§ **ASSIGNMENT**
Your job here is to restate every record exactly, pictures excluded.

§ **Source data**

+ + +

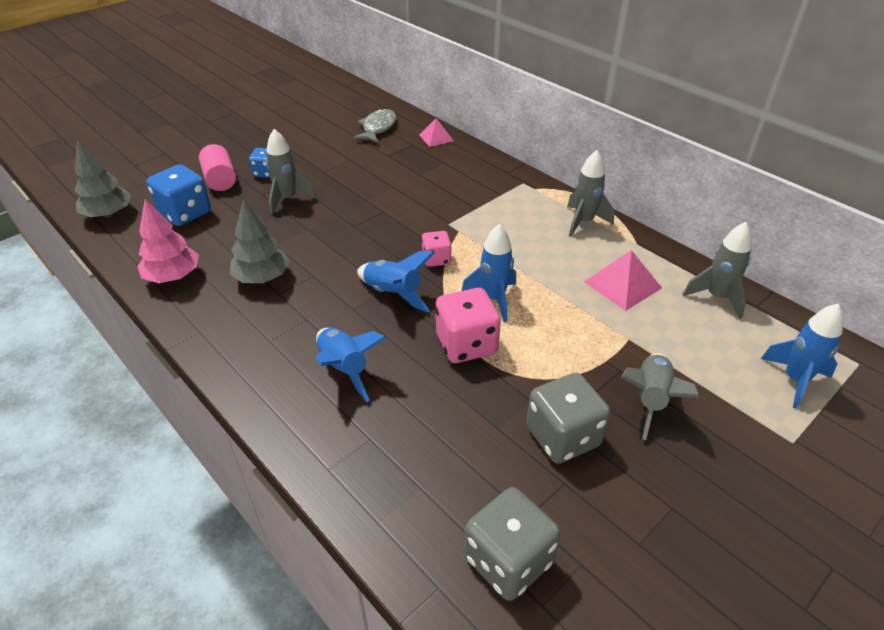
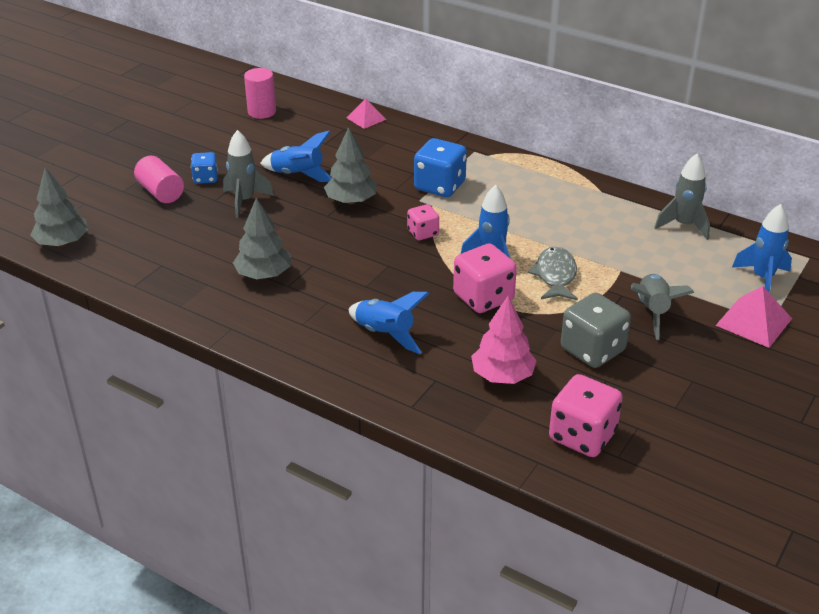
camera: 15 degrees left, 5 degrees down
(173, 276) = (174, 288): pink tree -> pink tree (502, 376)
(185, 213) = (145, 230): blue dice -> blue dice (439, 186)
(348, 120) = (262, 112): none -> pink cylinder
(378, 128) = (299, 116): grey fish -> grey fish (555, 276)
(383, 214) = (351, 201): none -> grey tree
(393, 294) = (397, 268): blue rocket -> blue rocket (298, 175)
(508, 560) = (582, 436): grey dice -> pink dice
(583, 222) = (546, 179): grey rocket -> none
(622, 284) = (600, 228): pink pyramid -> pink pyramid (753, 322)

+ + +

§ **ANSWER TO THE PROBLEM**
camera: 15 degrees left, 5 degrees down
(173, 276) = (174, 288): pink tree -> pink tree (502, 376)
(185, 213) = (145, 230): blue dice -> blue dice (439, 186)
(348, 120) = (262, 112): none -> pink cylinder
(378, 128) = (299, 116): grey fish -> grey fish (555, 276)
(383, 214) = (351, 201): none -> grey tree
(393, 294) = (397, 268): blue rocket -> blue rocket (298, 175)
(508, 560) = (582, 436): grey dice -> pink dice
(583, 222) = (546, 179): grey rocket -> none
(622, 284) = (600, 228): pink pyramid -> pink pyramid (753, 322)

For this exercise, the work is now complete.